(Source data)
------------------------------------
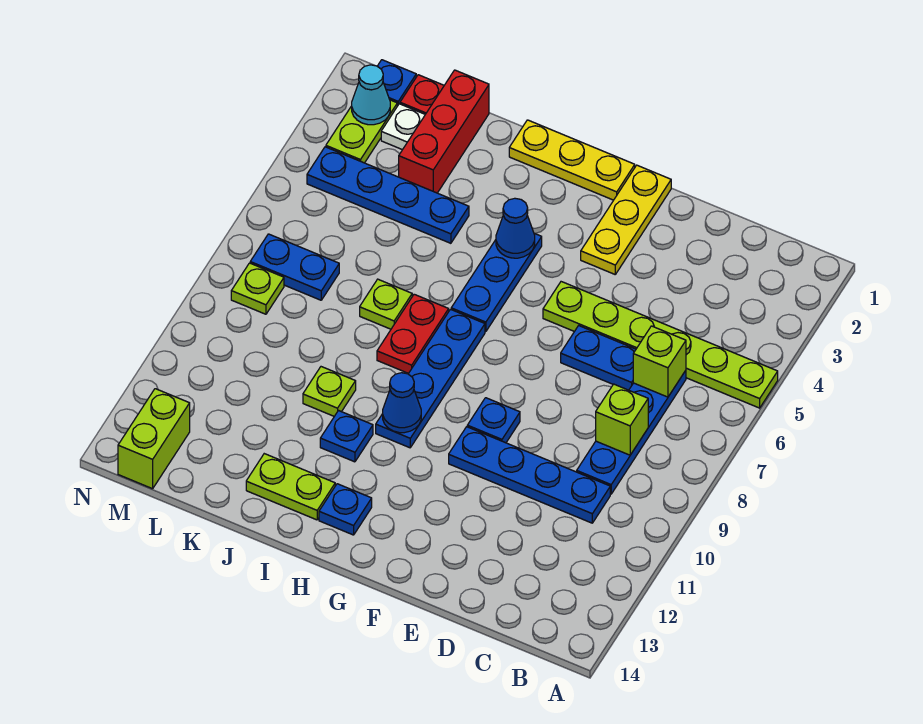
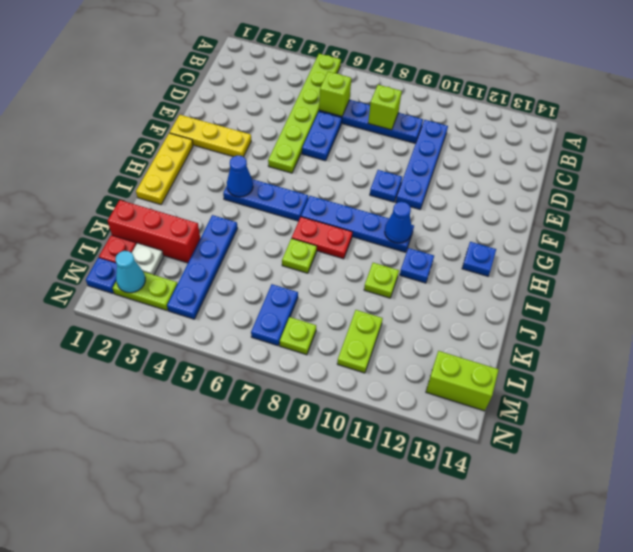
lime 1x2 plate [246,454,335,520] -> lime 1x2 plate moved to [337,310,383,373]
------------------------------------
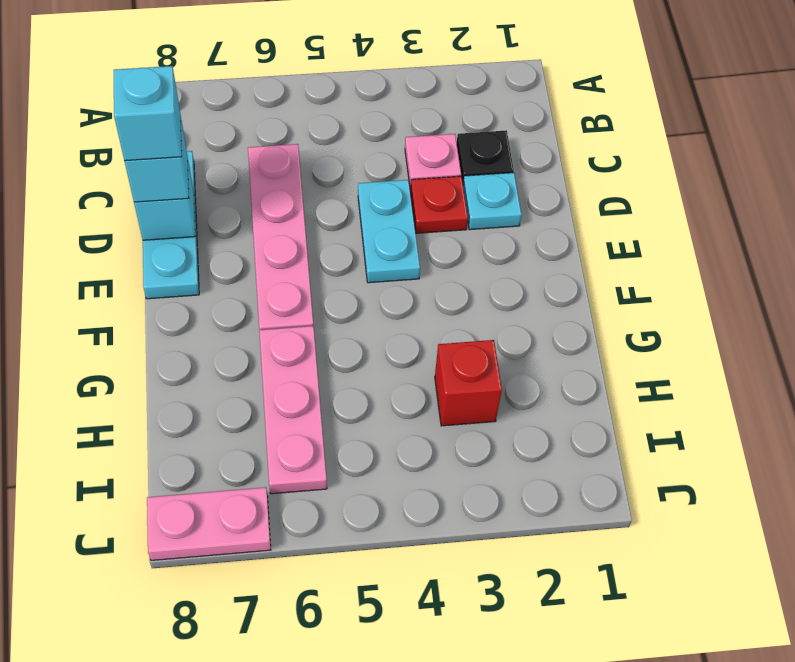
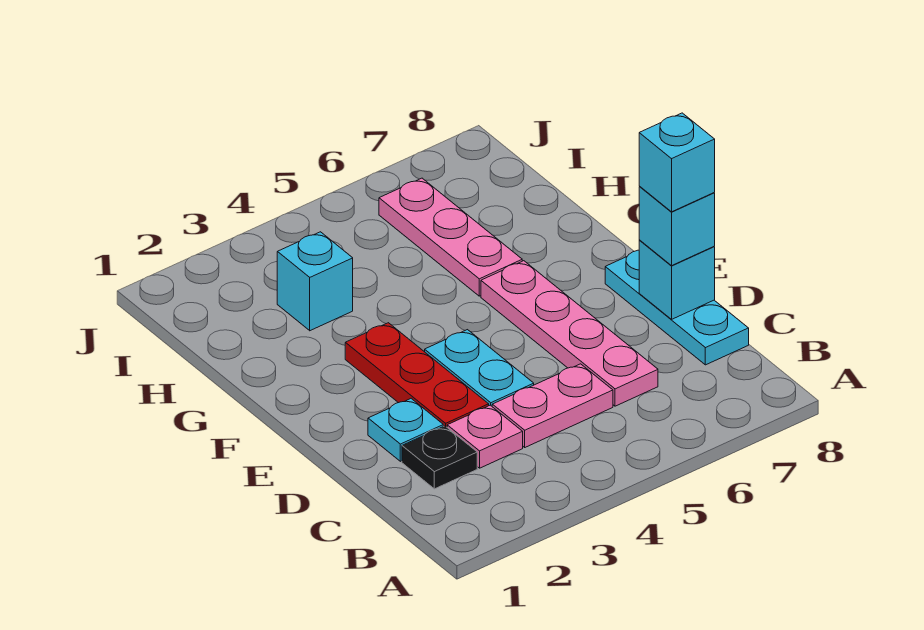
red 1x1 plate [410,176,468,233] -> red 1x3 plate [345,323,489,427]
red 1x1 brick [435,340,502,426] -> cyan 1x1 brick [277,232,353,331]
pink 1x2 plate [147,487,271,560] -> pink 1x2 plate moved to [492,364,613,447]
------------------------------------
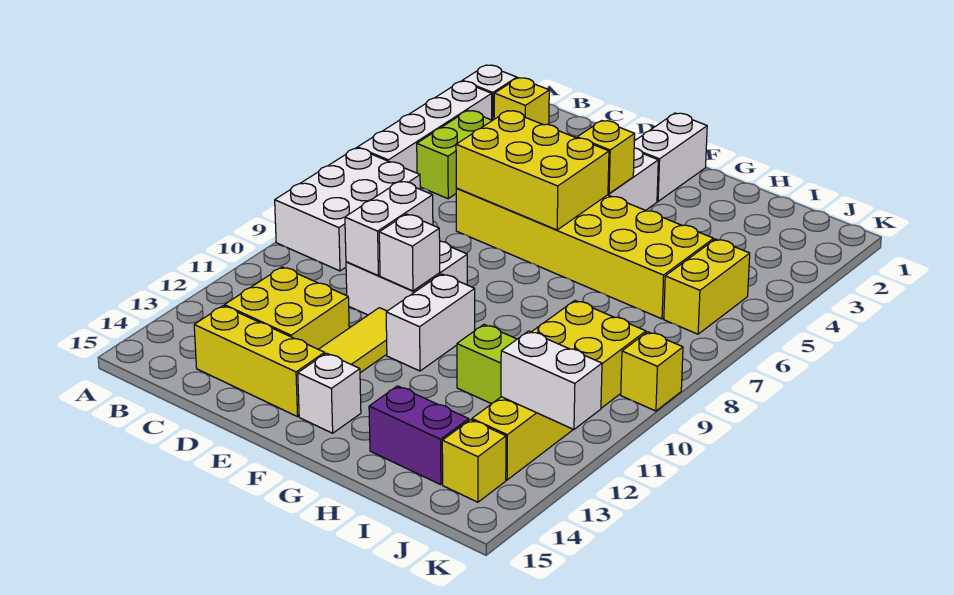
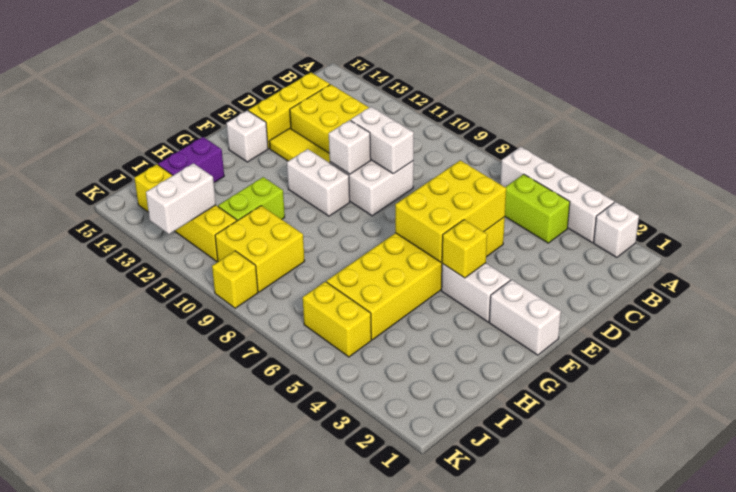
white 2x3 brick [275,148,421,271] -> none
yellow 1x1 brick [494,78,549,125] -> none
------------------------------------
(What the exercise asks) Everything in the material above from the line that has "white 2x3 brick [275,148,421,271] -> none" through the line that has "yellow 1x1 brick [494,78,549,125] -> none" must be duplicated exactly, with no other lines given.

(Response to the task)
white 2x3 brick [275,148,421,271] -> none
yellow 1x1 brick [494,78,549,125] -> none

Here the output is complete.